→ **Goal of the exercise**
Print the data below again in full, exactly as it stands, with no images.

→ **Information provided**
⁂

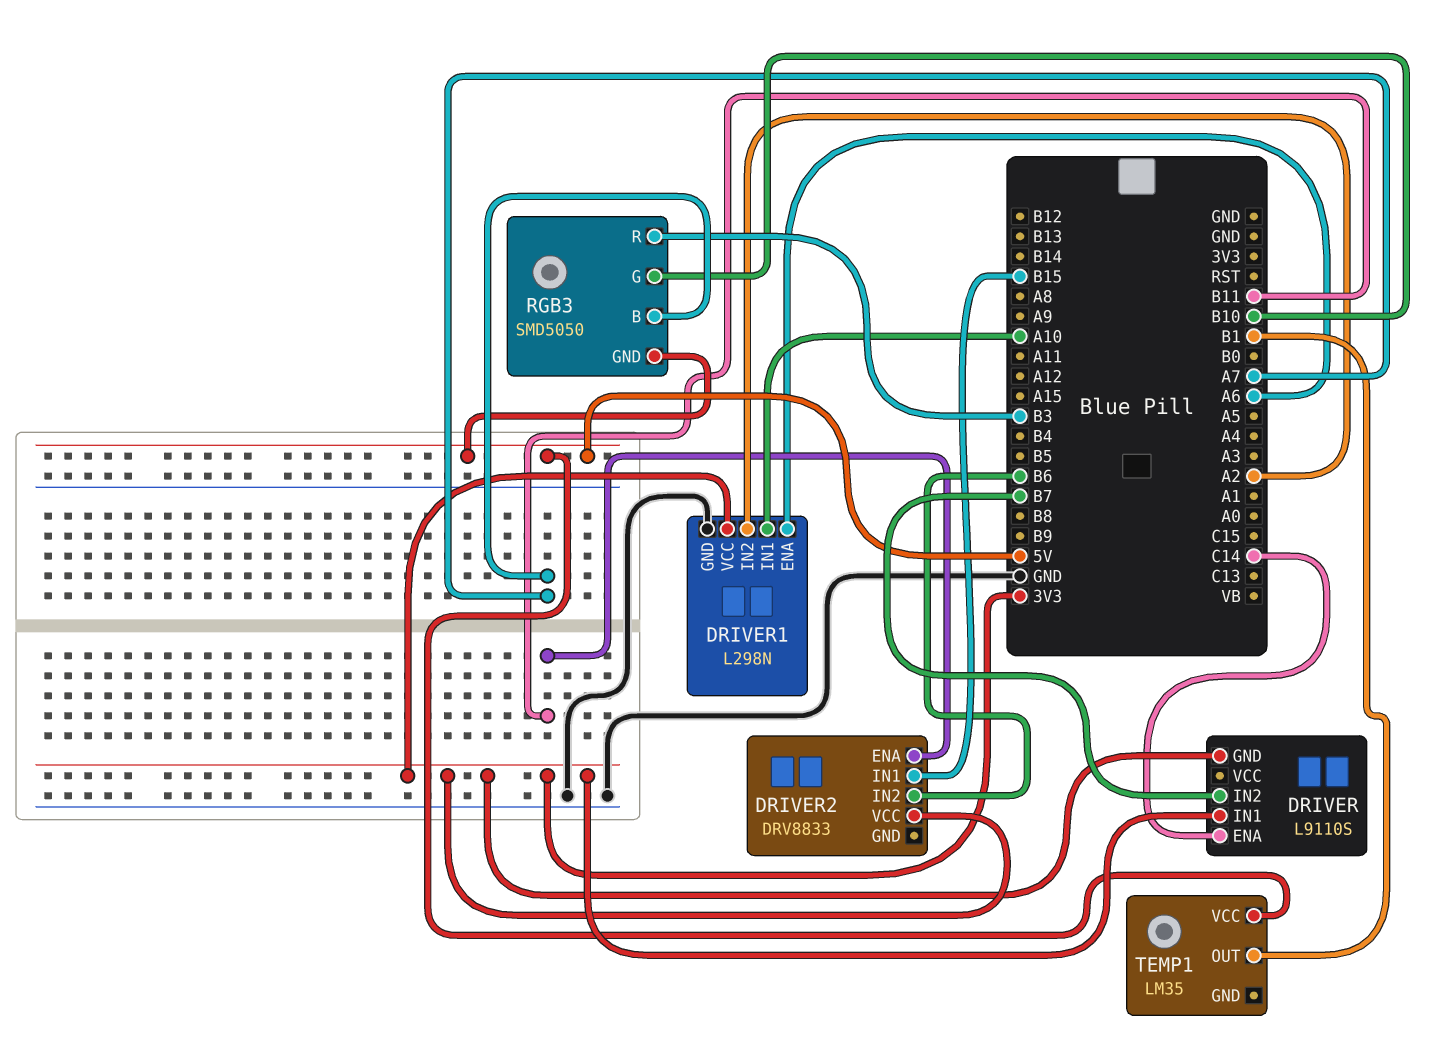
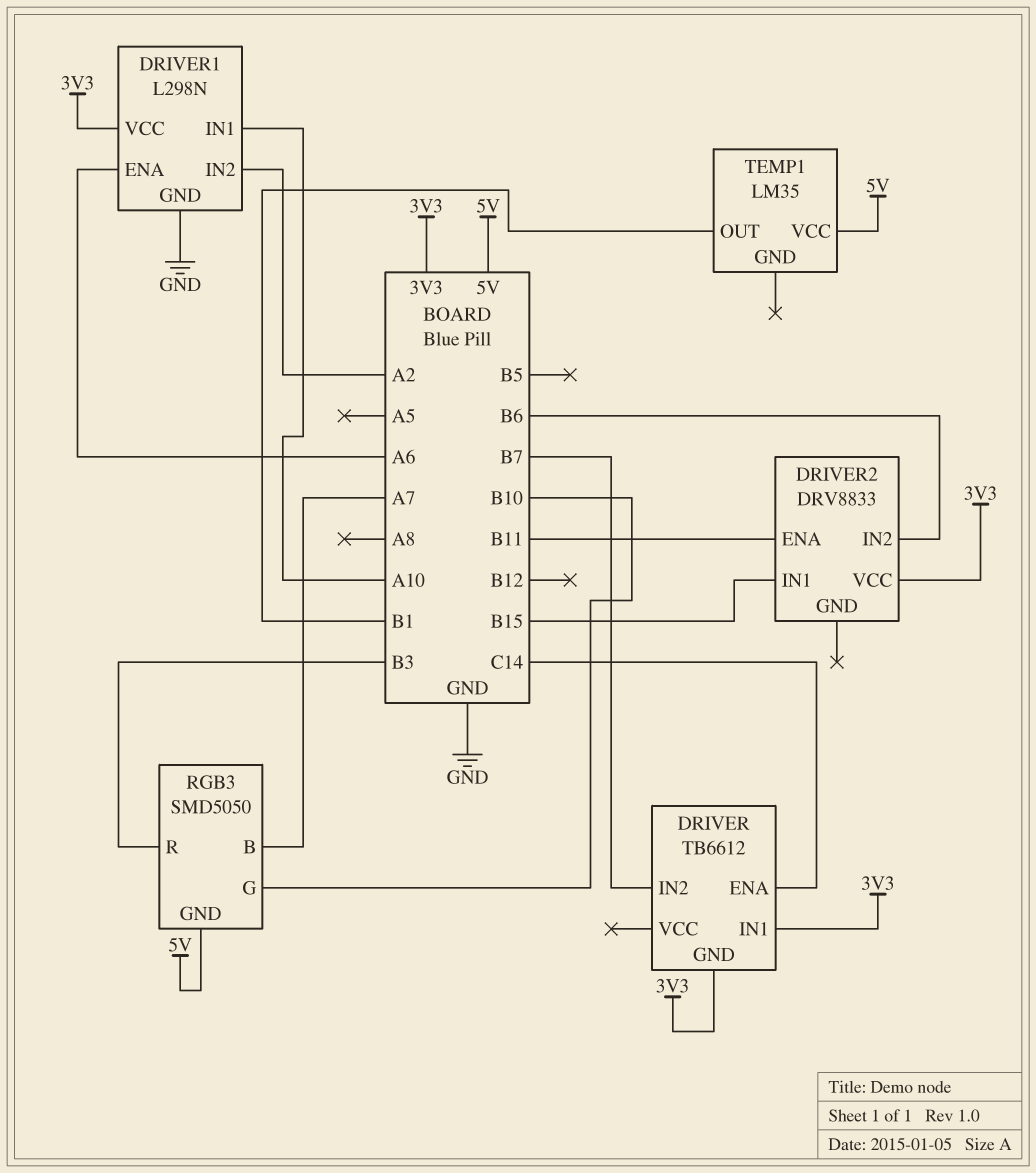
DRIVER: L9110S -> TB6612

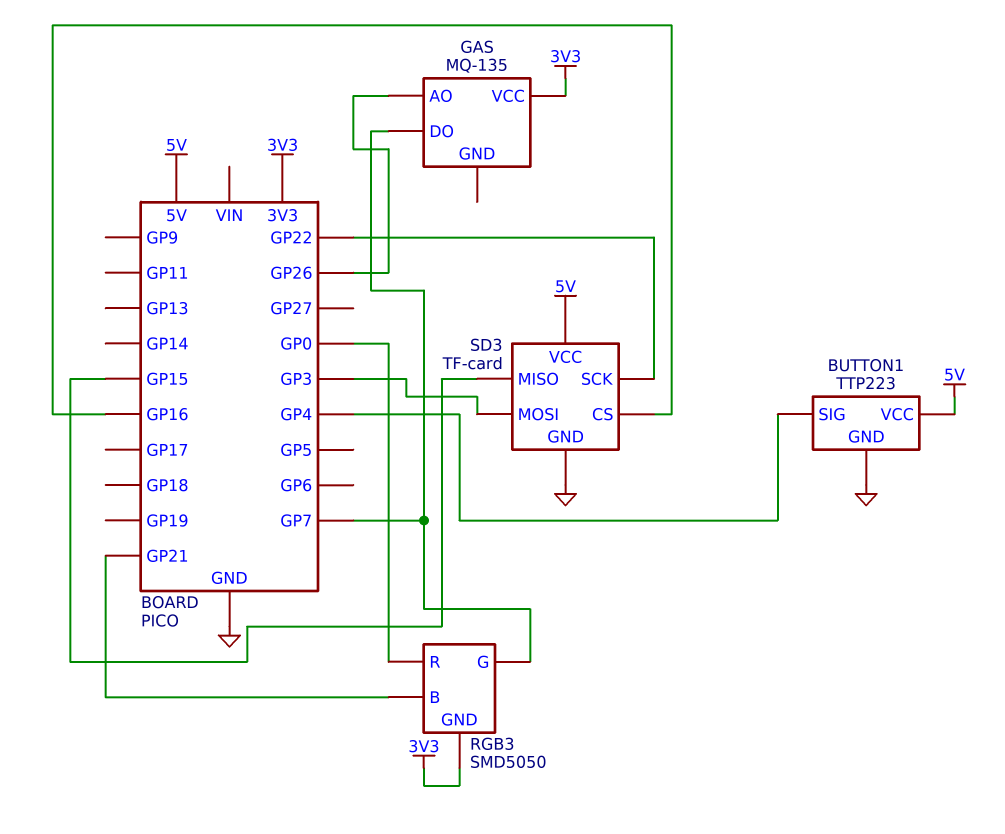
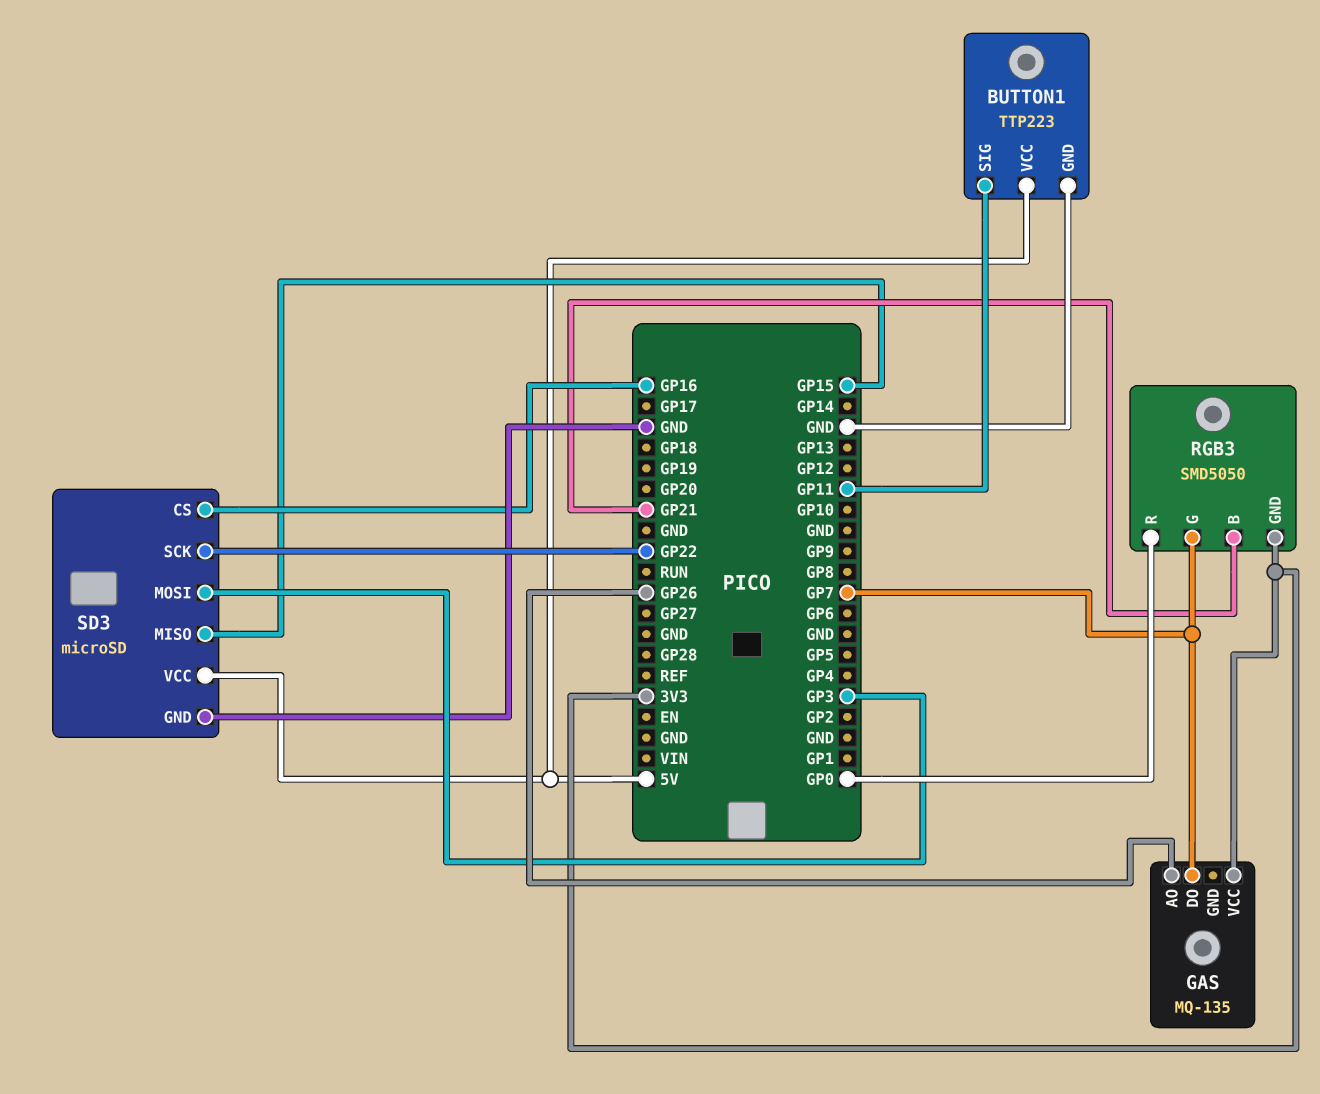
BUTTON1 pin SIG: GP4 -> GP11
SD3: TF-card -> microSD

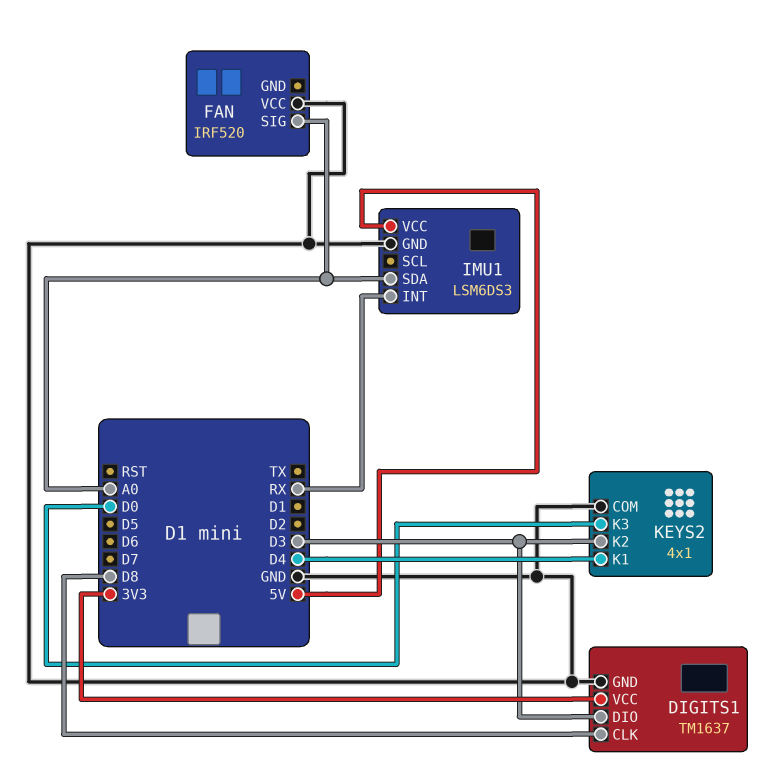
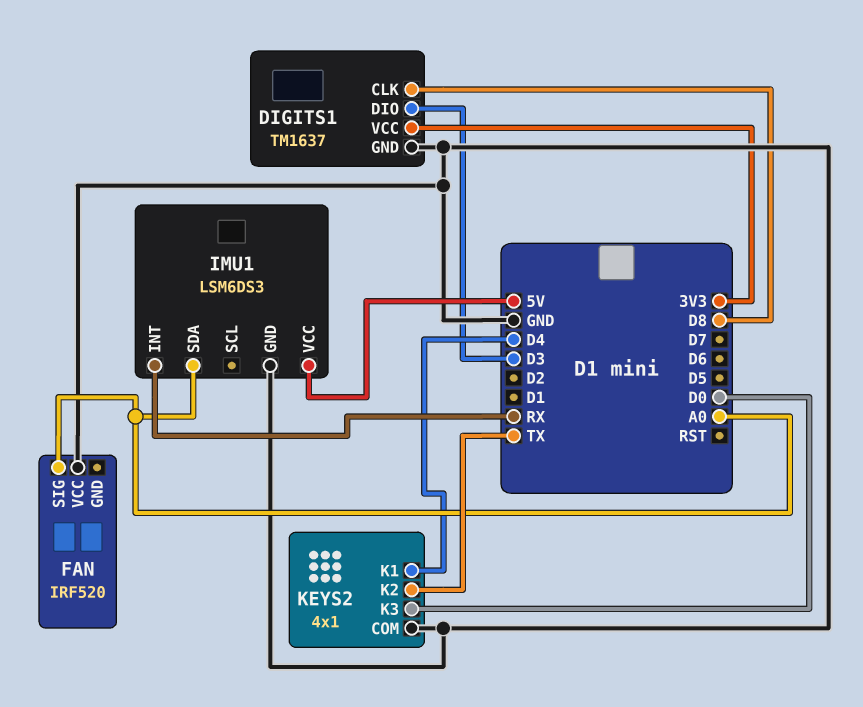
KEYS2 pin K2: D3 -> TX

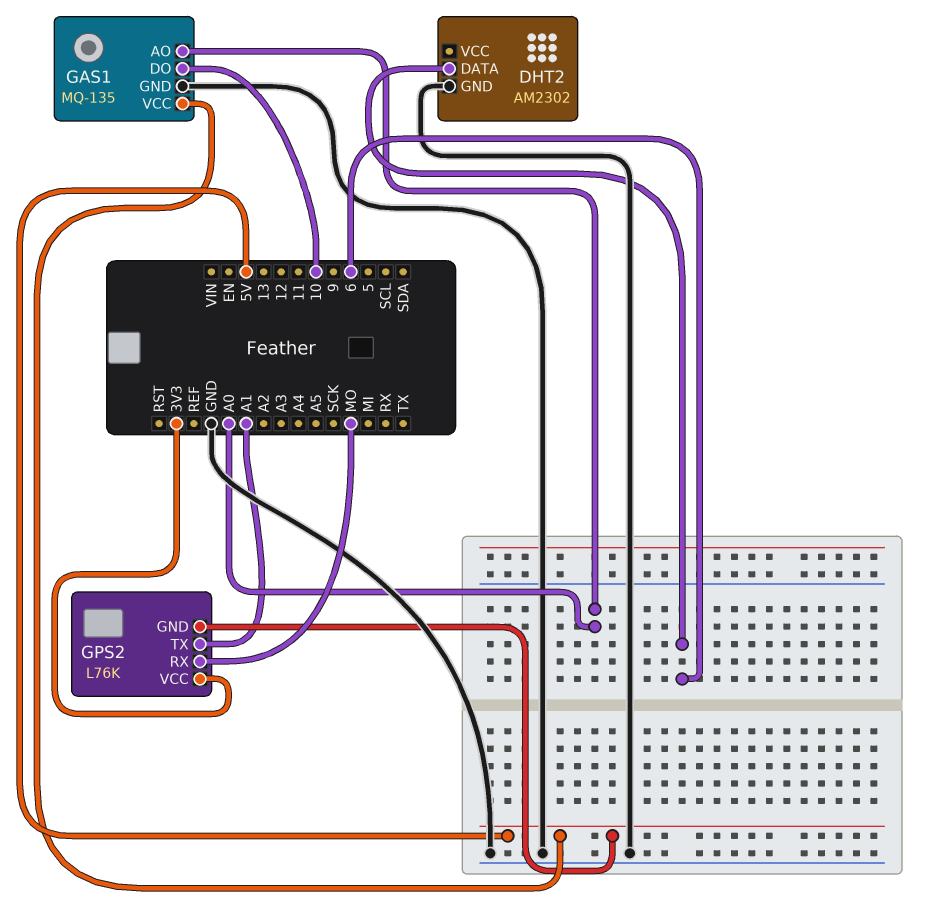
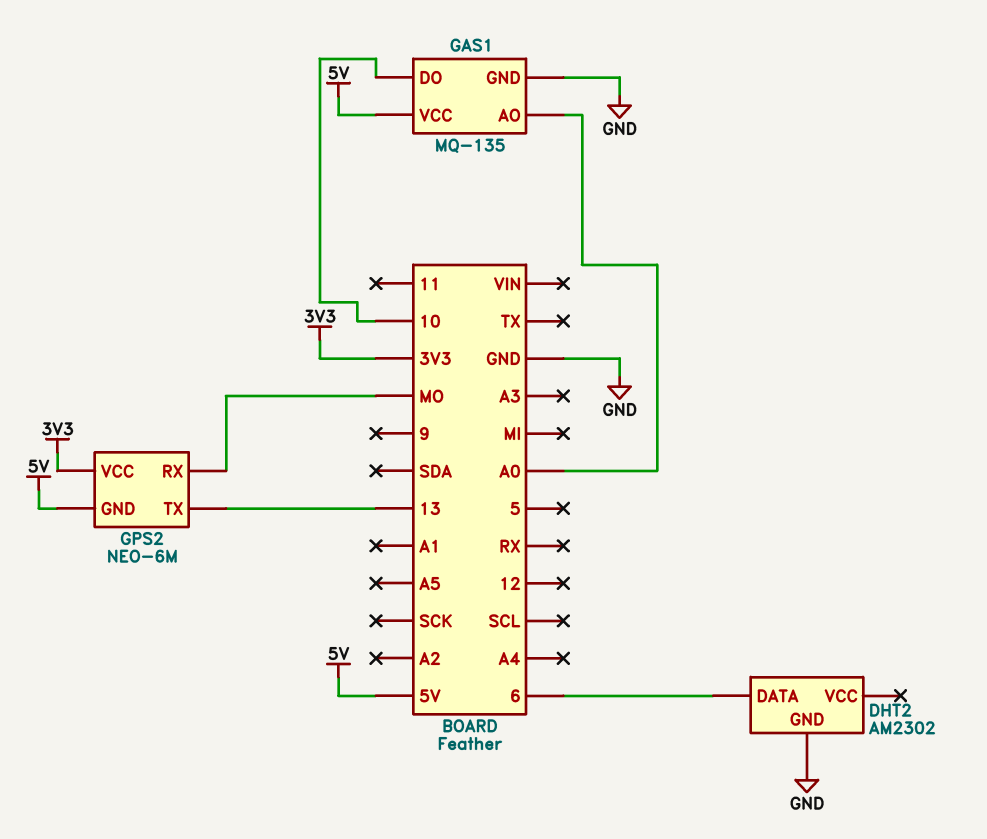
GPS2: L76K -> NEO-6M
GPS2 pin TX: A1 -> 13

⁂

→ **Solution to this exercise**
DRIVER: L9110S -> TB6612

BUTTON1 pin SIG: GP4 -> GP11
SD3: TF-card -> microSD

KEYS2 pin K2: D3 -> TX

GPS2: L76K -> NEO-6M
GPS2 pin TX: A1 -> 13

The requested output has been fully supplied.